- _TASK INSTRUCTIONS_:
A verbatim copy of the listing is needed; pictures are to be left out.

** Opening DATA TO EXAMINE block **

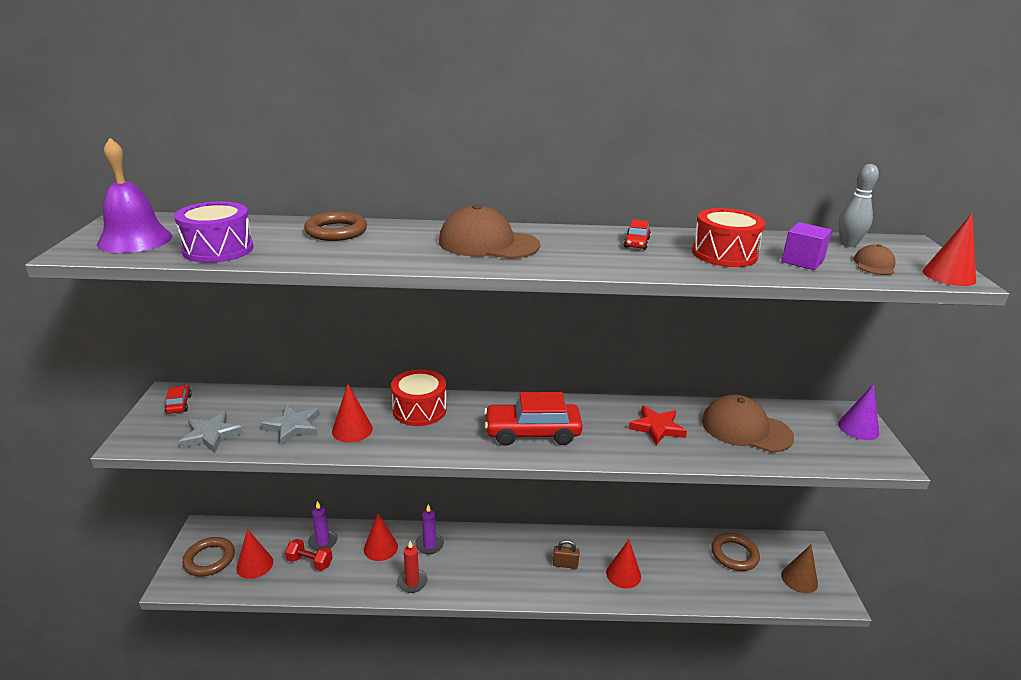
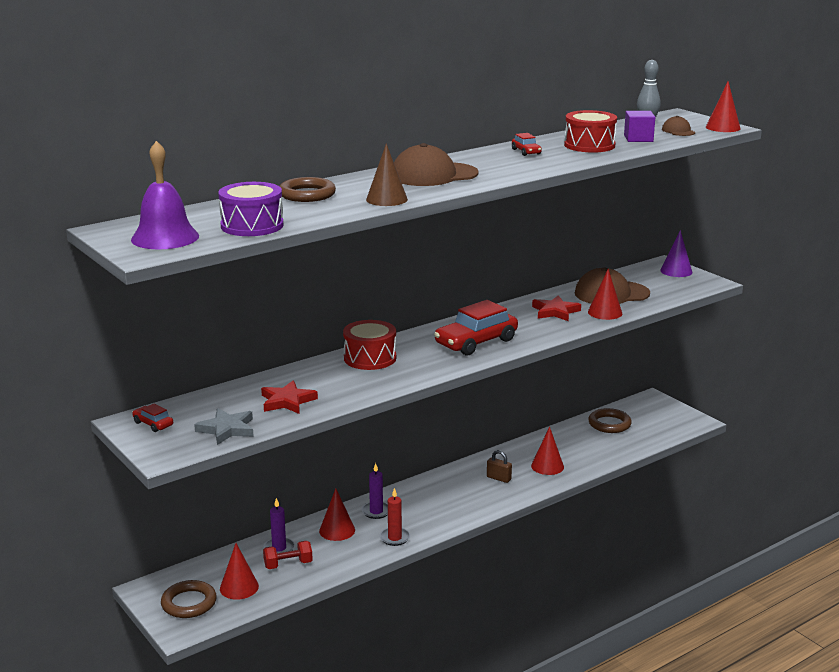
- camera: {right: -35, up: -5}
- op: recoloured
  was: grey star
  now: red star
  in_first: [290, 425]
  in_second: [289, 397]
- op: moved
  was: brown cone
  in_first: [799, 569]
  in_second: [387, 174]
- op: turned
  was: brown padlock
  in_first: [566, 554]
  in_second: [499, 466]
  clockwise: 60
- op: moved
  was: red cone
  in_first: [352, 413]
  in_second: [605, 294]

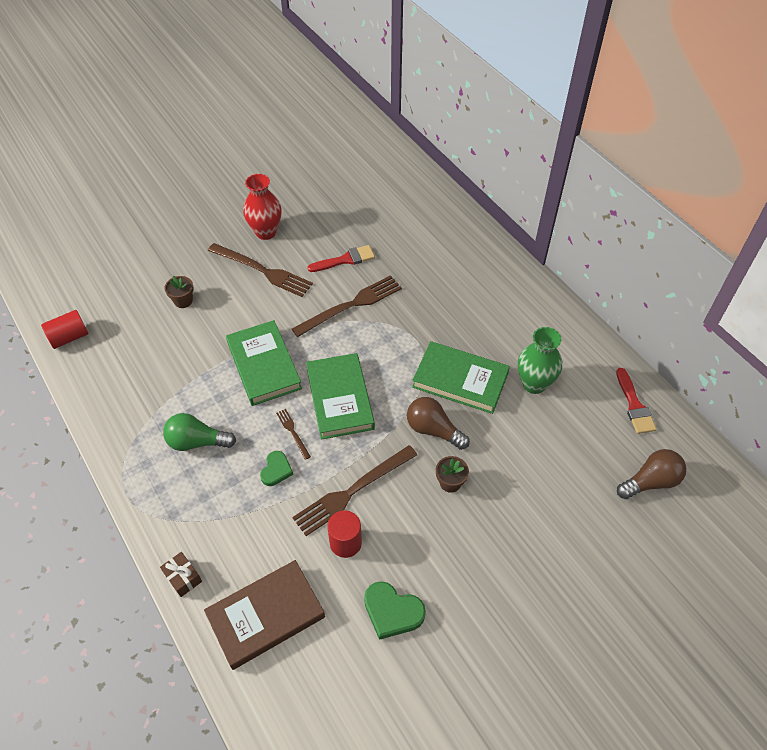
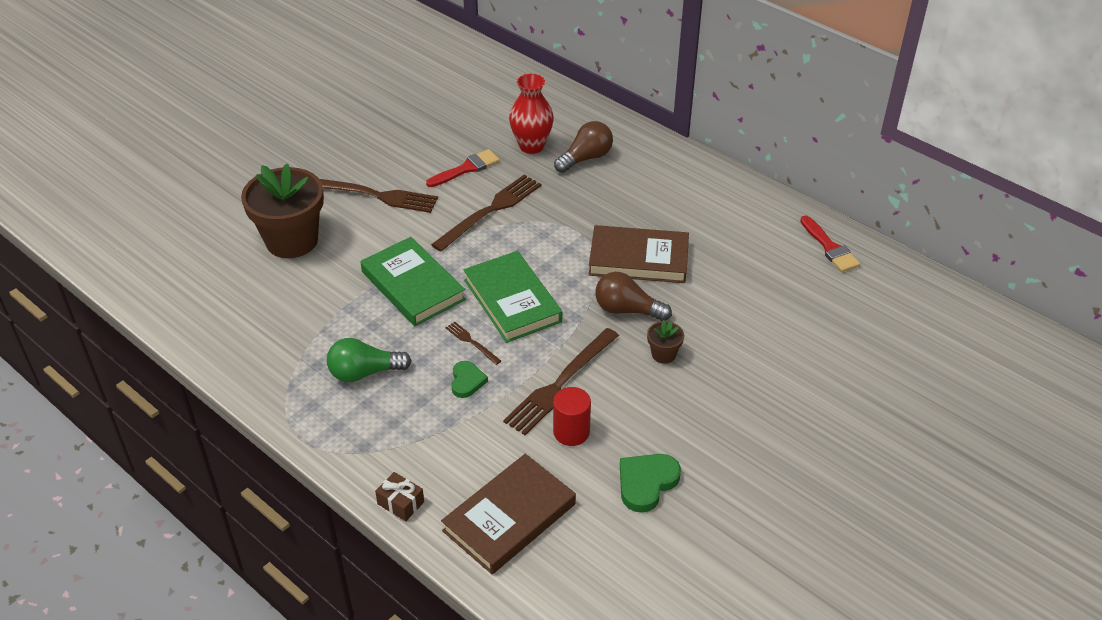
- camera: {right: -15, up: -10}
- op: resized
  was: brown flower pot
  in_first: [179, 292]
  in_second: [282, 210]
  ratio: 2.35
- op: moved
  was: red vase
  in_first: [262, 207]
  in_second: [531, 114]
- op: moved
  was: brown light bulb
  in_first: [651, 474]
  in_second: [583, 147]
- op: recoloured
  was: green book
  now: brown book
  in_first: [461, 377]
  in_second: [638, 254]
- op: turned
  was: green heart
  in_first: [395, 610]
  in_second: [650, 483]
  clockwise: 120
- op: removed
  was: red cylinder
  in_first: [64, 329]
- op: removed
  was: green vase
  in_first: [540, 360]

** Closing DATA TO EXAMINE block **

- _EXERCISE ANSWER_:
- camera: {right: -35, up: -5}
- op: recoloured
  was: grey star
  now: red star
  in_first: [290, 425]
  in_second: [289, 397]
- op: moved
  was: brown cone
  in_first: [799, 569]
  in_second: [387, 174]
- op: turned
  was: brown padlock
  in_first: [566, 554]
  in_second: [499, 466]
  clockwise: 60
- op: moved
  was: red cone
  in_first: [352, 413]
  in_second: [605, 294]

- camera: {right: -15, up: -10}
- op: resized
  was: brown flower pot
  in_first: [179, 292]
  in_second: [282, 210]
  ratio: 2.35
- op: moved
  was: red vase
  in_first: [262, 207]
  in_second: [531, 114]
- op: moved
  was: brown light bulb
  in_first: [651, 474]
  in_second: [583, 147]
- op: recoloured
  was: green book
  now: brown book
  in_first: [461, 377]
  in_second: [638, 254]
- op: turned
  was: green heart
  in_first: [395, 610]
  in_second: [650, 483]
  clockwise: 120
- op: removed
  was: red cylinder
  in_first: [64, 329]
- op: removed
  was: green vase
  in_first: [540, 360]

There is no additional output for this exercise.